#### Task prompt:
Images are to be left out; everything else in the listing should be repeated exactly.

......

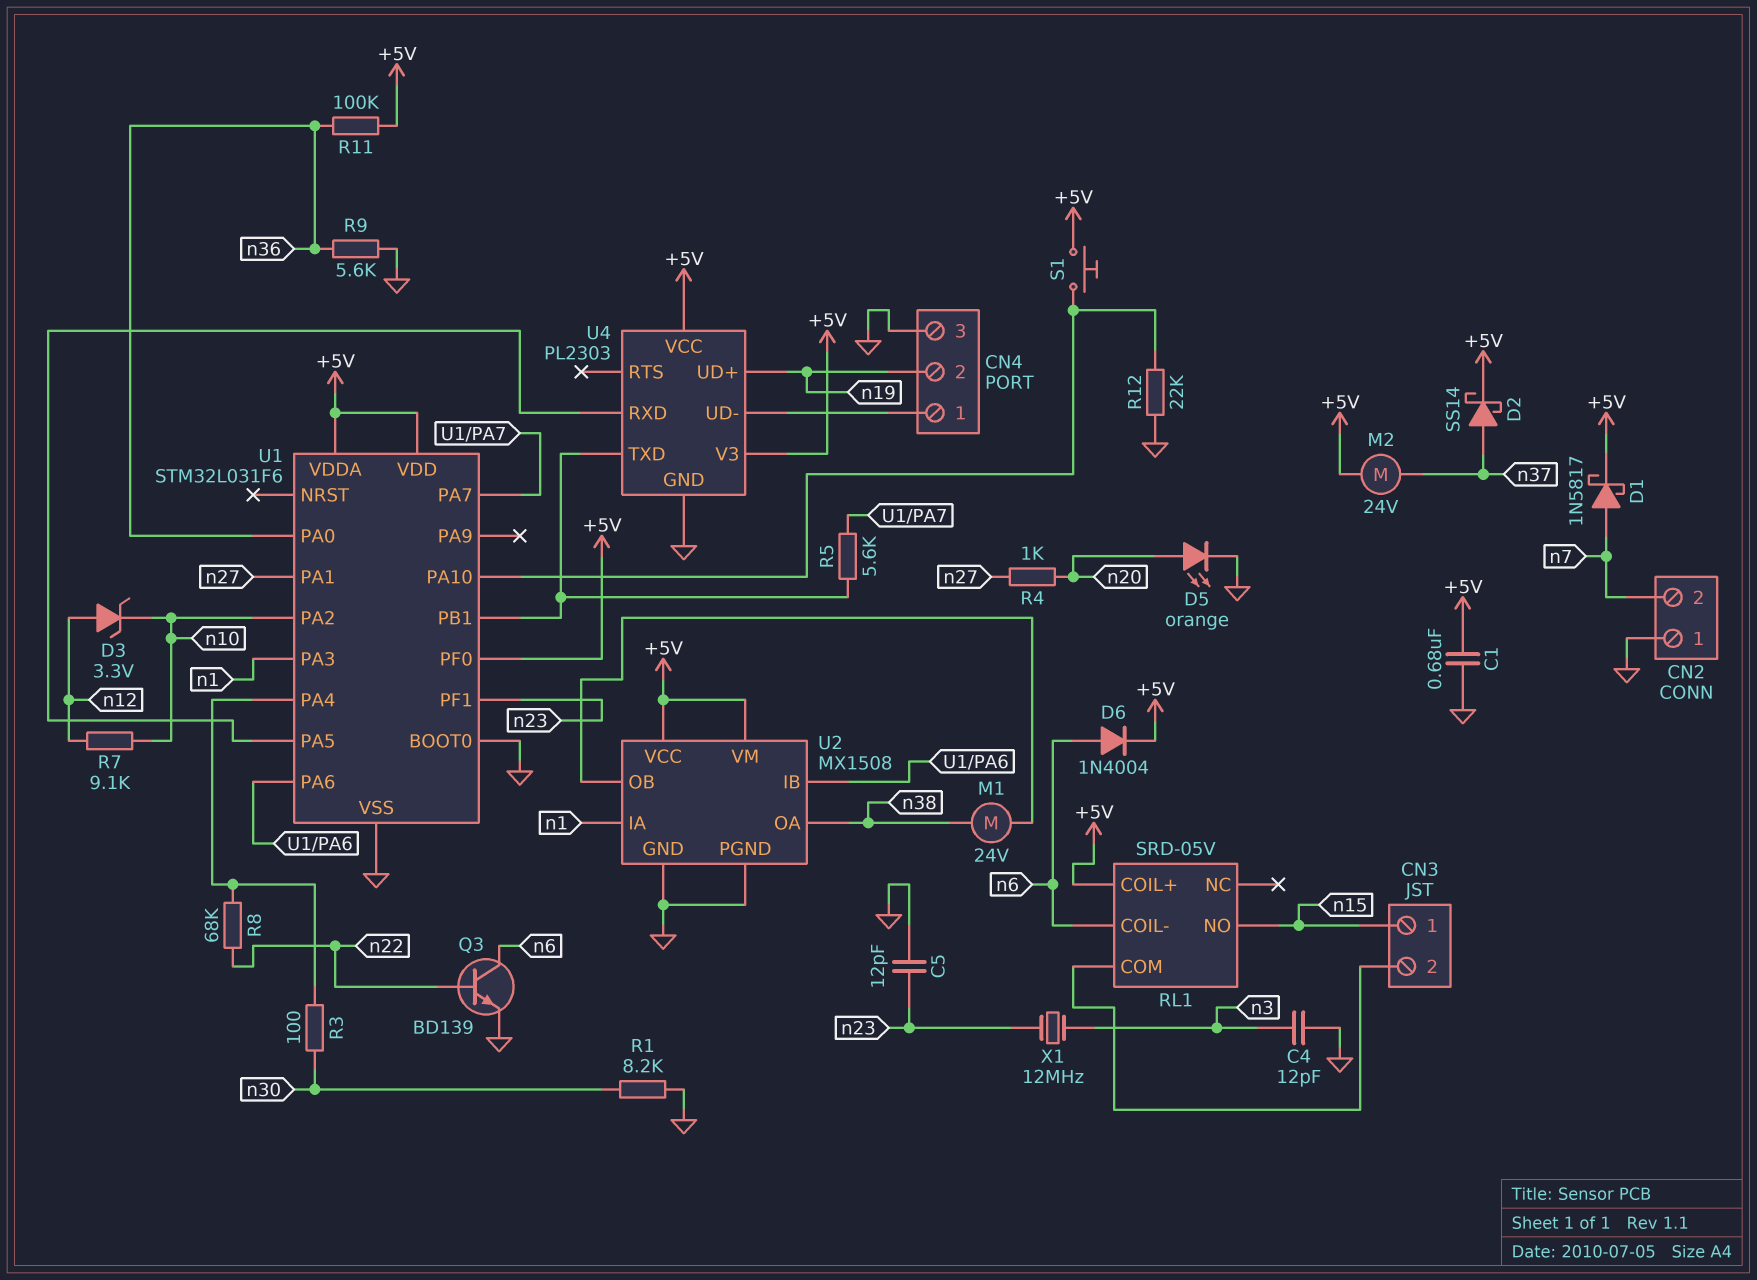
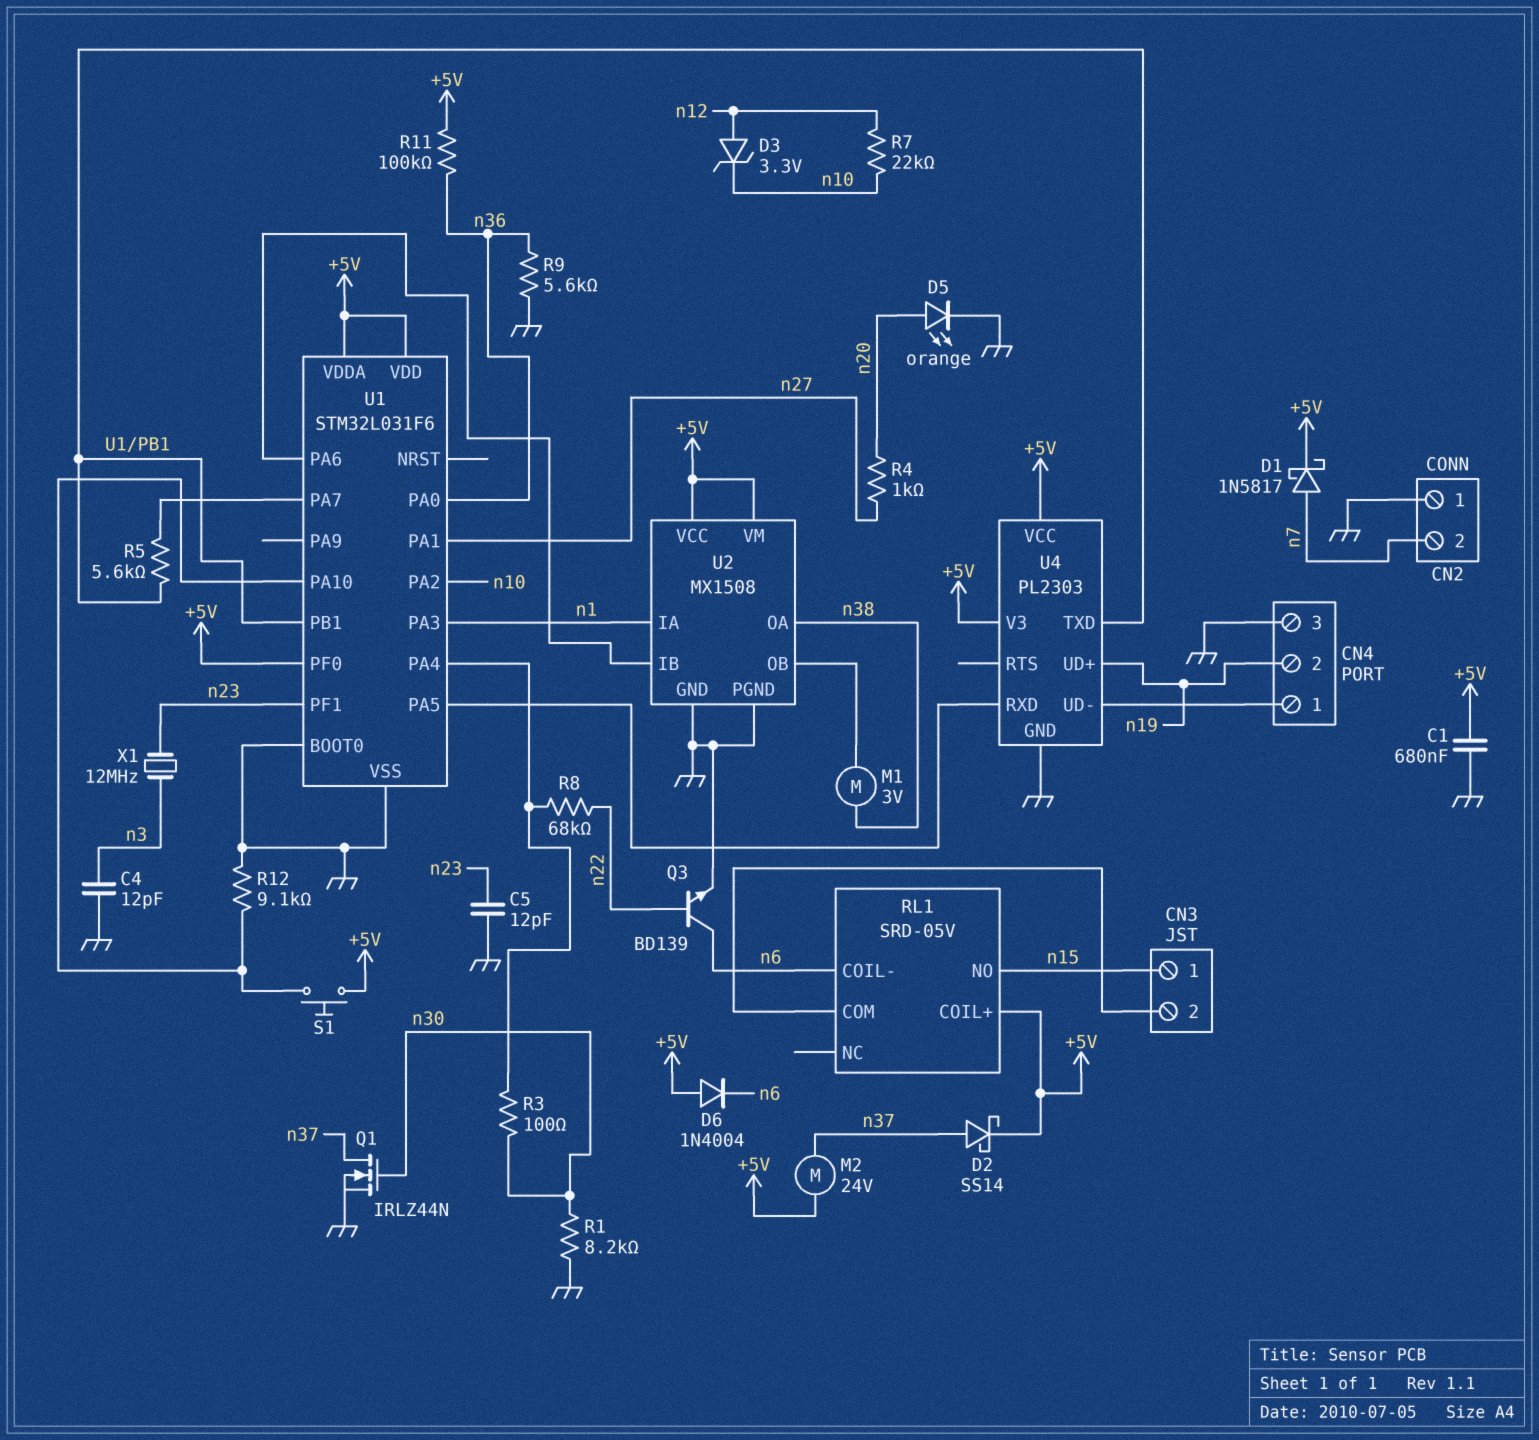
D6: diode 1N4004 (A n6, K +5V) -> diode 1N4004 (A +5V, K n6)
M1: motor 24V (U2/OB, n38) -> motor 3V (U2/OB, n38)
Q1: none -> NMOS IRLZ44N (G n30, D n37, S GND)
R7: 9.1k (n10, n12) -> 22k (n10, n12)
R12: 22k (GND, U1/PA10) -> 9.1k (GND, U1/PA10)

......

#### Completed exercise:
D6: diode 1N4004 (A n6, K +5V) -> diode 1N4004 (A +5V, K n6)
M1: motor 24V (U2/OB, n38) -> motor 3V (U2/OB, n38)
Q1: none -> NMOS IRLZ44N (G n30, D n37, S GND)
R7: 9.1k (n10, n12) -> 22k (n10, n12)
R12: 22k (GND, U1/PA10) -> 9.1k (GND, U1/PA10)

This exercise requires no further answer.